Keyword search on "eraser": report each line of the records that contains it.

## [DATA SUPPLIED]
------------------------------------------------------------

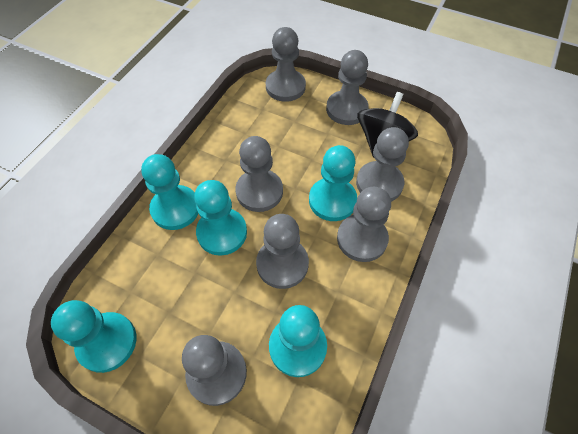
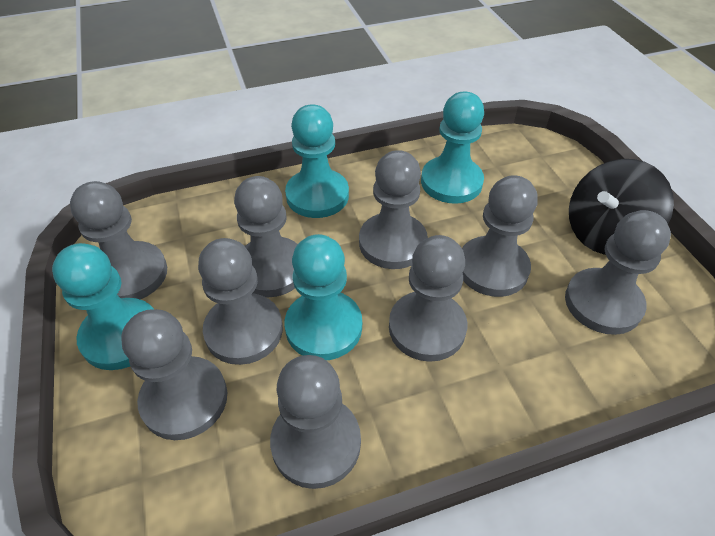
grey pawn: 7 -> 9
turquoise pawn: 5 -> 4

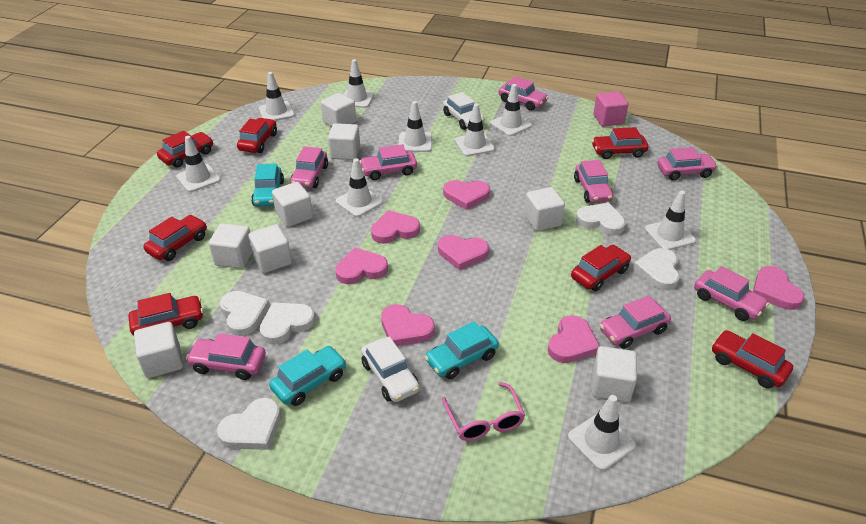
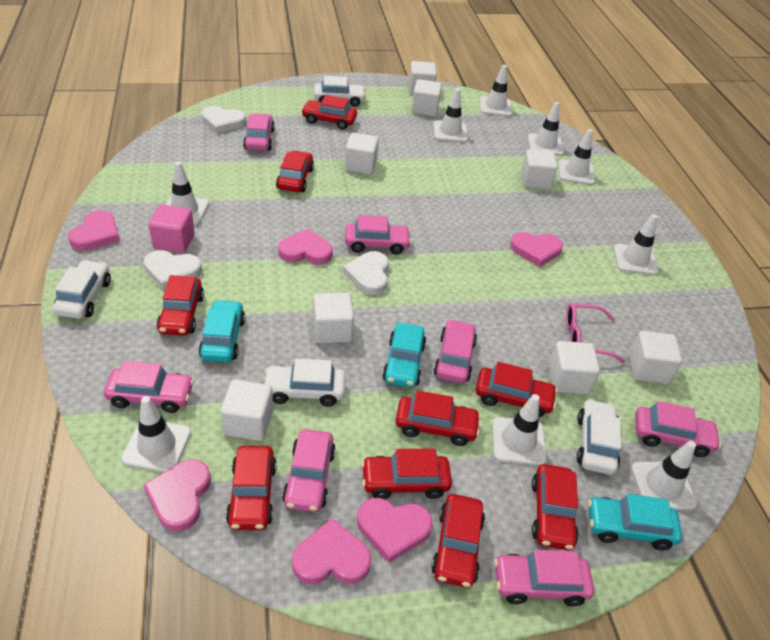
pink car: 8 -> 7
pink heart: 7 -> 6
red car: 7 -> 9
white car: 2 -> 4
white heart: 5 -> 3

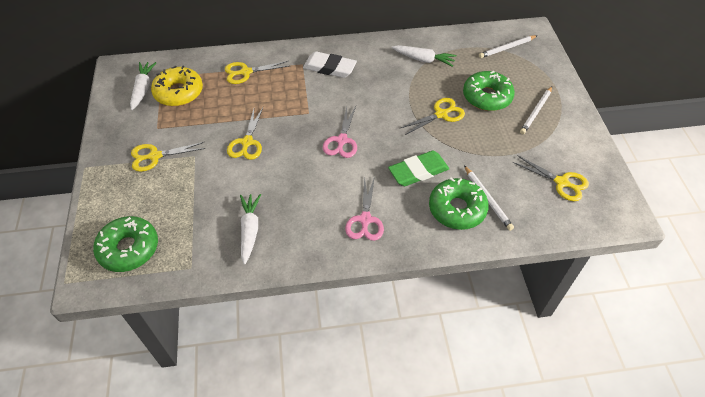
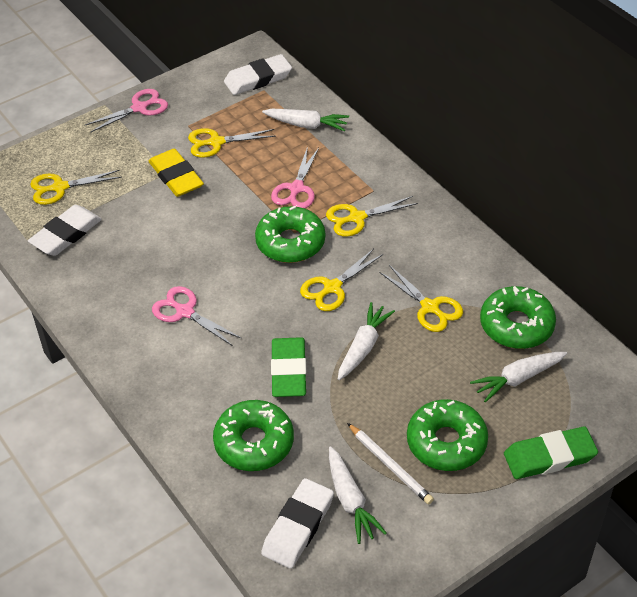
green donut: 3 -> 4
green eraser: 1 -> 2
pink scissors: 2 -> 3
white carrot: 3 -> 4
white eraser: 1 -> 3
white pencil: 3 -> 1
yellow donut: 1 -> 0
yellow eraser: 0 -> 1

------------------------------------------------------------

## [RESULT FOR THIS EXERCISE]
green eraser: 1 -> 2
white eraser: 1 -> 3
yellow eraser: 0 -> 1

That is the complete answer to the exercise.